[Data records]
◇ ◇ ◇ ◇ ◇

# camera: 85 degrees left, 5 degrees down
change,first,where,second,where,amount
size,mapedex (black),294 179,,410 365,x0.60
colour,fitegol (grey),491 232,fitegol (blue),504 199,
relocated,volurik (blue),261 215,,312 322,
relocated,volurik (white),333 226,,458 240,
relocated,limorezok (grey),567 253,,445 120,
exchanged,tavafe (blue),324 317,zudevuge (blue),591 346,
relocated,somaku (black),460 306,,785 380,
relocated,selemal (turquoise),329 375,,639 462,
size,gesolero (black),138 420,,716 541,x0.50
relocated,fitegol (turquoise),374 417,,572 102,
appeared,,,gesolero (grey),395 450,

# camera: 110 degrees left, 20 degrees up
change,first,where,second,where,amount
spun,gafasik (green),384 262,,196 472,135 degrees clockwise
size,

◇ ◇ ◇ ◇ ◇

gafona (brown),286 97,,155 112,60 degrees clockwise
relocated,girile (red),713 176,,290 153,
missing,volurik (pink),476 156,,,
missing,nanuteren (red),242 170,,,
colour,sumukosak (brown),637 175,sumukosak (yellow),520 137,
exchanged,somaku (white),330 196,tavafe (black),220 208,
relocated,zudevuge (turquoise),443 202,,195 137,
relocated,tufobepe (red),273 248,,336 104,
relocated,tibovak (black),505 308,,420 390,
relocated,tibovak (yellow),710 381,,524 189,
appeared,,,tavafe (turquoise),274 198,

◇ ◇ ◇ ◇ ◇

The task:
Given the records above, reproduce precisely and only the lines between the line holding "# camera: 85 degrees left, 5 degrees down" and the line holding "size,gesolero (black),138 420,,716 541,x0.50", inclusive.

Reply:
# camera: 85 degrees left, 5 degrees down
change,first,where,second,where,amount
size,mapedex (black),294 179,,410 365,x0.60
colour,fitegol (grey),491 232,fitegol (blue),504 199,
relocated,volurik (blue),261 215,,312 322,
relocated,volurik (white),333 226,,458 240,
relocated,limorezok (grey),567 253,,445 120,
exchanged,tavafe (blue),324 317,zudevuge (blue),591 346,
relocated,somaku (black),460 306,,785 380,
relocated,selemal (turquoise),329 375,,639 462,
size,gesolero (black),138 420,,716 541,x0.50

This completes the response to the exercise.